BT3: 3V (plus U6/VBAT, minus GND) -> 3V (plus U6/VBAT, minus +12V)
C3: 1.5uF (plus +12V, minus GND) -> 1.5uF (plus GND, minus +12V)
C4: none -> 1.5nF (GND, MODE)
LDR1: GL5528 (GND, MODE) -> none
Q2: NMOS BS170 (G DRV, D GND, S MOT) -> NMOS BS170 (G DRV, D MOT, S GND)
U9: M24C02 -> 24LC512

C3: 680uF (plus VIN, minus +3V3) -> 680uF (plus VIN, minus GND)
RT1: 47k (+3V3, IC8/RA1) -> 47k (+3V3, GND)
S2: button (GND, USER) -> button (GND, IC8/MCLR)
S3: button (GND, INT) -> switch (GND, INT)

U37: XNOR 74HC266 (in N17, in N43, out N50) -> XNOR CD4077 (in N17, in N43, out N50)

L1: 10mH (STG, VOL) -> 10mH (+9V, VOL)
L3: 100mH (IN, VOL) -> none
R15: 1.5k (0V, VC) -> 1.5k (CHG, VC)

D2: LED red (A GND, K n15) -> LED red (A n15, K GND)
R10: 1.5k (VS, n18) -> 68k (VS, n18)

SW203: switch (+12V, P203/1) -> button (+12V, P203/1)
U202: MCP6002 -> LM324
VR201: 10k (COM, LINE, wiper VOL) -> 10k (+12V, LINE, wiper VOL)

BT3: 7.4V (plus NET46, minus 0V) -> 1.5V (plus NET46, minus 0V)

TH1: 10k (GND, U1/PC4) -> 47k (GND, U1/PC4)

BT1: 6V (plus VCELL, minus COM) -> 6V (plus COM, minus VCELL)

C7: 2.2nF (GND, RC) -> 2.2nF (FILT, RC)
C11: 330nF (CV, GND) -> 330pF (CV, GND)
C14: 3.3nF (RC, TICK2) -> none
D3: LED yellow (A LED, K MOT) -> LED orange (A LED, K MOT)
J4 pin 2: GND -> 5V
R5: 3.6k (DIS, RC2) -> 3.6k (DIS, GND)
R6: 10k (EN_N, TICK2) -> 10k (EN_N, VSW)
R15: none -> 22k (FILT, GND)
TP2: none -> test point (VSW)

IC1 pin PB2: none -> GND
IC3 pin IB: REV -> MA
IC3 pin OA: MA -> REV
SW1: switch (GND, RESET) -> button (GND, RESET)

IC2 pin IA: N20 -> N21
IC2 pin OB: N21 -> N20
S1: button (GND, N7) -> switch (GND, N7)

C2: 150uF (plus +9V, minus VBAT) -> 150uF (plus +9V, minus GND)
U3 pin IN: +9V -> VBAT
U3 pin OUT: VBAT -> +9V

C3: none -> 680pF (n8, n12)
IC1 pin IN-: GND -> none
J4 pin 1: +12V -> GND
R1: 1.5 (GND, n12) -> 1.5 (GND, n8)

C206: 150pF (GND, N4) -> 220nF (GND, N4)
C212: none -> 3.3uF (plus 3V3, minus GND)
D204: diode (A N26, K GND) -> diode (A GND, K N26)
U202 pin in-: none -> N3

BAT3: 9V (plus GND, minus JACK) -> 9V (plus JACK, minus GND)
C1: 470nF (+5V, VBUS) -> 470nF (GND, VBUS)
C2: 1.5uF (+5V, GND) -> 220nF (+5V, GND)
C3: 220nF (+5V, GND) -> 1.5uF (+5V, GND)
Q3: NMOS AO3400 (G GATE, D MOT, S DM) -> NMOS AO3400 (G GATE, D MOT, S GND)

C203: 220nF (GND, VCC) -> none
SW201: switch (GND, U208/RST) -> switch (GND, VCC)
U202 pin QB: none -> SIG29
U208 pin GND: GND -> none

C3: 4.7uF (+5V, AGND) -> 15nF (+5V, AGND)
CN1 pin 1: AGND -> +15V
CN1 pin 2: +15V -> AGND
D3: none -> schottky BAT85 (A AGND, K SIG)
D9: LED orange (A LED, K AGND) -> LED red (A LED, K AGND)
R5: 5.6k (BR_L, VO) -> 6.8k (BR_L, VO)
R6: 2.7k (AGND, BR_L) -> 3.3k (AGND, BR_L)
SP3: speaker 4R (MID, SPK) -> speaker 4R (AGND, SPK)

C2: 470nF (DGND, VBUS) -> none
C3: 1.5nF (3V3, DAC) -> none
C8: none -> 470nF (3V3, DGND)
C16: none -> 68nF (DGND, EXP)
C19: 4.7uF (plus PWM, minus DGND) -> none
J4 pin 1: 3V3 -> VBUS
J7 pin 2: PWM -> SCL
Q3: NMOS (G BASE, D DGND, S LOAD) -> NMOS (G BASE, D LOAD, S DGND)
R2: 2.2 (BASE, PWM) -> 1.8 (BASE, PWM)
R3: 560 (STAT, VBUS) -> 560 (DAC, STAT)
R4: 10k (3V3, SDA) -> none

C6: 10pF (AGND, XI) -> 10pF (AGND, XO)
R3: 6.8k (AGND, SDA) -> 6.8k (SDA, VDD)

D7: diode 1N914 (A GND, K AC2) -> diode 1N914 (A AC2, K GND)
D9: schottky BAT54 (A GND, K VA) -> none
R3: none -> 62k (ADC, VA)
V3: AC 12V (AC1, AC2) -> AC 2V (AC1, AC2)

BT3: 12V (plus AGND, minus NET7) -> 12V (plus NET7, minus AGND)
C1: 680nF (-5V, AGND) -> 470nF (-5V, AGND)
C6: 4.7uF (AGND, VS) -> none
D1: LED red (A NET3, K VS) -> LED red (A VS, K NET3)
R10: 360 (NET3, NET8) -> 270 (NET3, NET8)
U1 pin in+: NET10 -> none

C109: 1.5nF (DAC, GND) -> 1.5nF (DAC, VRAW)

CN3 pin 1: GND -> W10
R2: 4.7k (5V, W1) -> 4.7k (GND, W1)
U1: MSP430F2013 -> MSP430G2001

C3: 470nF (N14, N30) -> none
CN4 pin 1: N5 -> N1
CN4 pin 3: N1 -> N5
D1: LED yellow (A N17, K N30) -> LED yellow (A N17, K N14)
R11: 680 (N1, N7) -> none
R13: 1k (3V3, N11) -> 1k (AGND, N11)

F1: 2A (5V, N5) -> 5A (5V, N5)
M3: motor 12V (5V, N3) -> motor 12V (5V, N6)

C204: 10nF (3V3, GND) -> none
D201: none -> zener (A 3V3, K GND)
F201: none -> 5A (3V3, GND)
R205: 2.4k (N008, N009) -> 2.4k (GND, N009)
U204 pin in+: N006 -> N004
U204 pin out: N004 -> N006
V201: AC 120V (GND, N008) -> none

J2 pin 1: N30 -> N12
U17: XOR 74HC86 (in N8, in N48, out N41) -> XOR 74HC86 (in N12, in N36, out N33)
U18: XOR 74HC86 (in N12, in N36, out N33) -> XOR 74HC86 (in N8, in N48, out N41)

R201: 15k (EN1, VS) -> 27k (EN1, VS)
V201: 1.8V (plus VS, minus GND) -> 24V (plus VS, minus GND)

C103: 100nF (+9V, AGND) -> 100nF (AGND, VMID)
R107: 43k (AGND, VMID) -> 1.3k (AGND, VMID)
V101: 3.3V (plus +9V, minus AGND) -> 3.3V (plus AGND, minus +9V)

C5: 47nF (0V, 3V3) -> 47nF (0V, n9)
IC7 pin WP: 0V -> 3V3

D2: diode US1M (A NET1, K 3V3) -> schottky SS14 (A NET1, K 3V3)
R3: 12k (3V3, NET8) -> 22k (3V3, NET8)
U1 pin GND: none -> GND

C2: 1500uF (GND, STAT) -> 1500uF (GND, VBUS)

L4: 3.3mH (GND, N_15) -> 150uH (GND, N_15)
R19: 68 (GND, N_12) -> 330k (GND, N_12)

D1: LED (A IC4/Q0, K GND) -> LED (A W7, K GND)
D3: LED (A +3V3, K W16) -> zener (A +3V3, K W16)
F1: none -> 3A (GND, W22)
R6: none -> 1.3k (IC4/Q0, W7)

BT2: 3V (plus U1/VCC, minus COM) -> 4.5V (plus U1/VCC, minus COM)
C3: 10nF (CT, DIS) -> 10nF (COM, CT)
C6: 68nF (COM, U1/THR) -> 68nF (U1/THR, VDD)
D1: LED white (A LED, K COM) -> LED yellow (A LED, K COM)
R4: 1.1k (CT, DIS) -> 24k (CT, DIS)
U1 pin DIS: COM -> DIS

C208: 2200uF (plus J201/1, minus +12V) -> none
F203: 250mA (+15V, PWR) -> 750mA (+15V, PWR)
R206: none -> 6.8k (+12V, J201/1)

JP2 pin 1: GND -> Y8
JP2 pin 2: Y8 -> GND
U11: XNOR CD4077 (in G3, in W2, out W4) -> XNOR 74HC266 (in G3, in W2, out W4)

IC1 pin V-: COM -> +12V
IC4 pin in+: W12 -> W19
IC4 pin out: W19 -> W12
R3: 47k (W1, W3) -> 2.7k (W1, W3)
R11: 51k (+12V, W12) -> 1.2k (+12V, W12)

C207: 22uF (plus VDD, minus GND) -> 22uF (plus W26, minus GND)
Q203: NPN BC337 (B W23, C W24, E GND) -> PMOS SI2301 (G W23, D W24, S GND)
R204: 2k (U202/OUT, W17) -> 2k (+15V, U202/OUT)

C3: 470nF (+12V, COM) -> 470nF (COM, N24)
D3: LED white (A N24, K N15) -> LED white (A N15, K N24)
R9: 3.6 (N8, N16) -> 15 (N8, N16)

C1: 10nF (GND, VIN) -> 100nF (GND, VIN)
——————————
:: EXERCISE ::
Going back over the entries above, copy word for word every line from the one that has "F201: none -> 5A (3V3, GND)" on through the one that has "D2: diode US1M".

:: RESPONSE AREA ::
F201: none -> 5A (3V3, GND)
R205: 2.4k (N008, N009) -> 2.4k (GND, N009)
U204 pin in+: N006 -> N004
U204 pin out: N004 -> N006
V201: AC 120V (GND, N008) -> none

J2 pin 1: N30 -> N12
U17: XOR 74HC86 (in N8, in N48, out N41) -> XOR 74HC86 (in N12, in N36, out N33)
U18: XOR 74HC86 (in N12, in N36, out N33) -> XOR 74HC86 (in N8, in N48, out N41)

R201: 15k (EN1, VS) -> 27k (EN1, VS)
V201: 1.8V (plus VS, minus GND) -> 24V (plus VS, minus GND)

C103: 100nF (+9V, AGND) -> 100nF (AGND, VMID)
R107: 43k (AGND, VMID) -> 1.3k (AGND, VMID)
V101: 3.3V (plus +9V, minus AGND) -> 3.3V (plus AGND, minus +9V)

C5: 47nF (0V, 3V3) -> 47nF (0V, n9)
IC7 pin WP: 0V -> 3V3

D2: diode US1M (A NET1, K 3V3) -> schottky SS14 (A NET1, K 3V3)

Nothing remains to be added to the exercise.